Data for the task Block Start

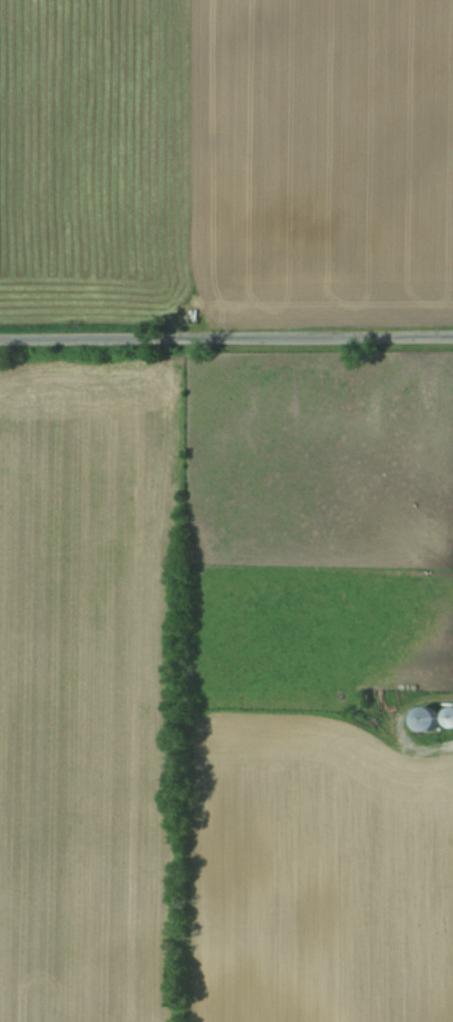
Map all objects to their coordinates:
road: (226, 339)
building: (448, 718)
building: (424, 719)

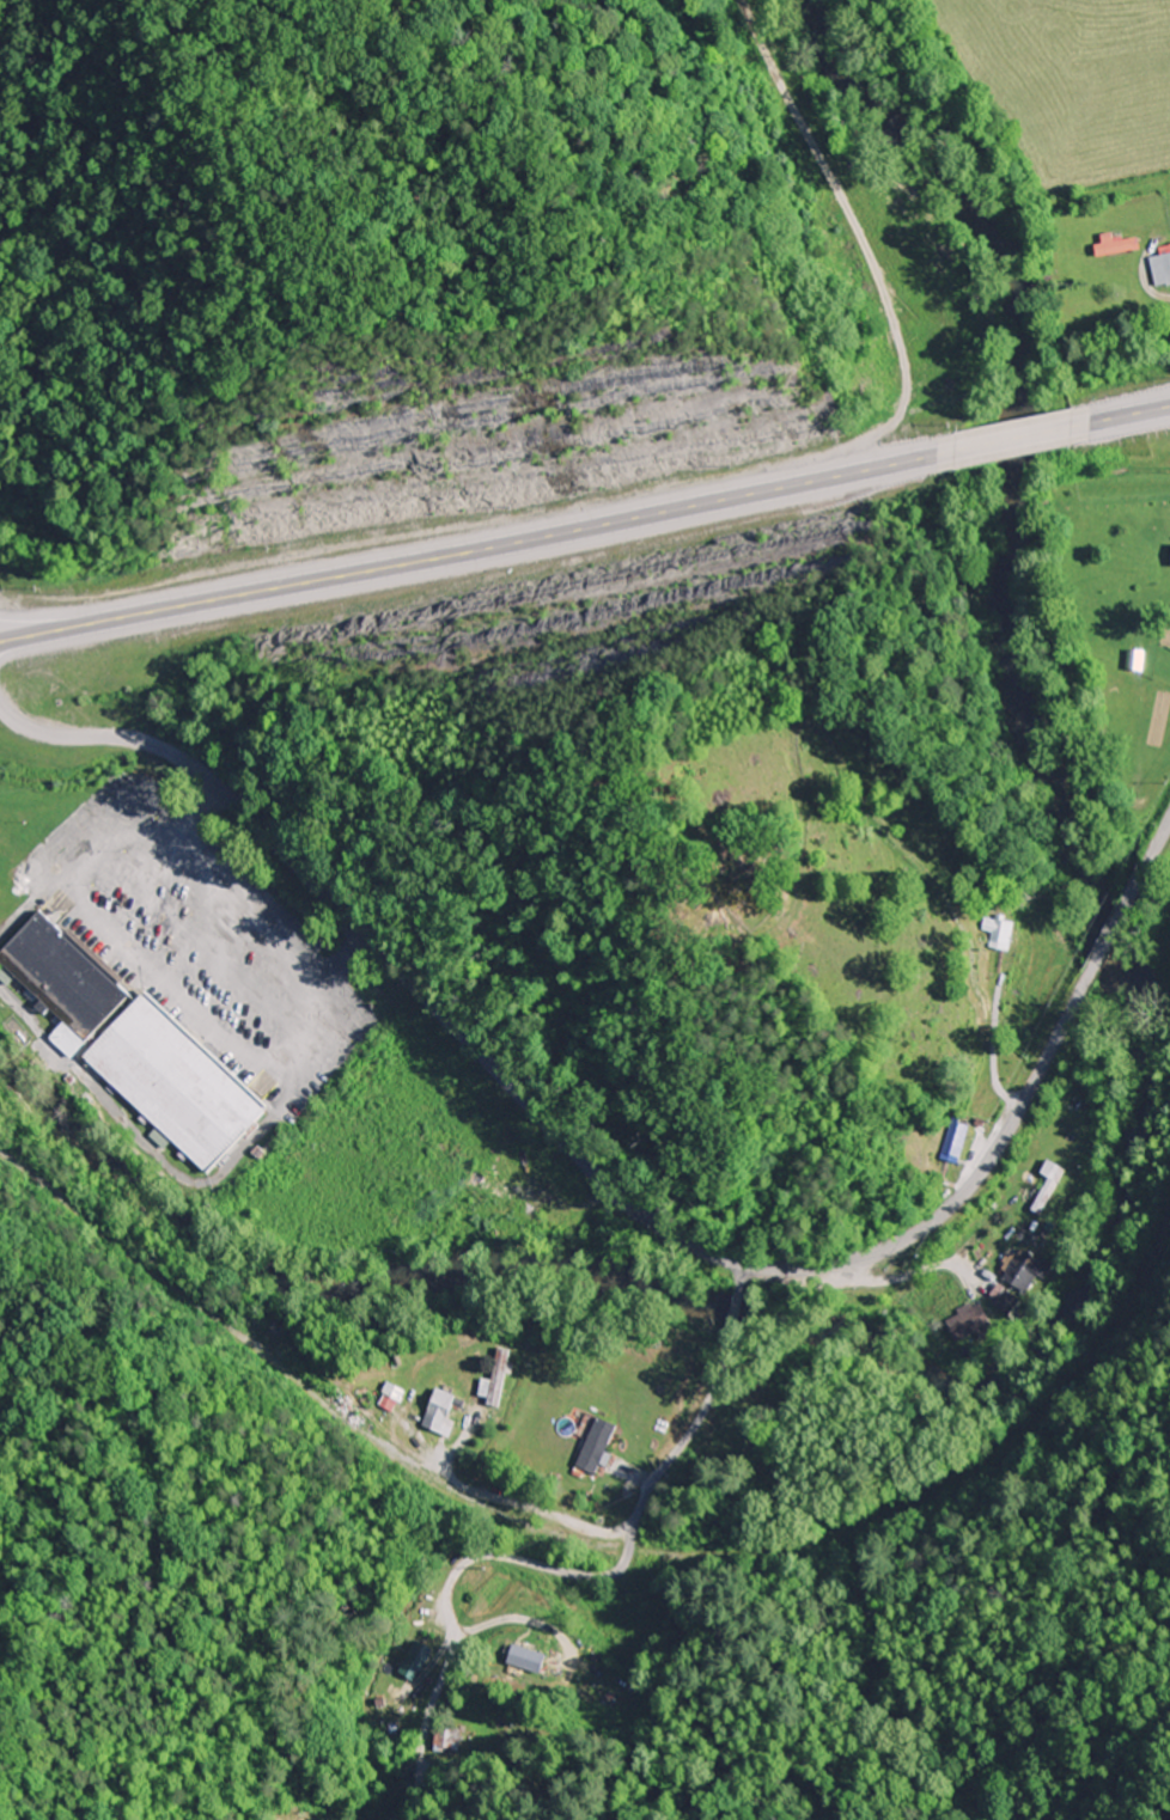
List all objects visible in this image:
building: (1118, 243)
building: (1161, 266)
road: (1122, 417)
road: (1013, 438)
road: (476, 547)
building: (1134, 657)
road: (1161, 850)
road: (1124, 923)
building: (998, 930)
building: (134, 1041)
road: (563, 1137)
building: (954, 1137)
building: (1045, 1184)
river: (1103, 1196)
building: (1021, 1267)
road: (741, 1283)
building: (1000, 1299)
road: (734, 1317)
building: (964, 1321)
building: (498, 1374)
building: (439, 1408)
building: (597, 1443)
road: (632, 1529)
building: (413, 1658)
building: (527, 1658)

Data for the task Block End

_Task prompt_
Go through the data and count every line where the word "road" appears. Give only that count.

_Written response_
10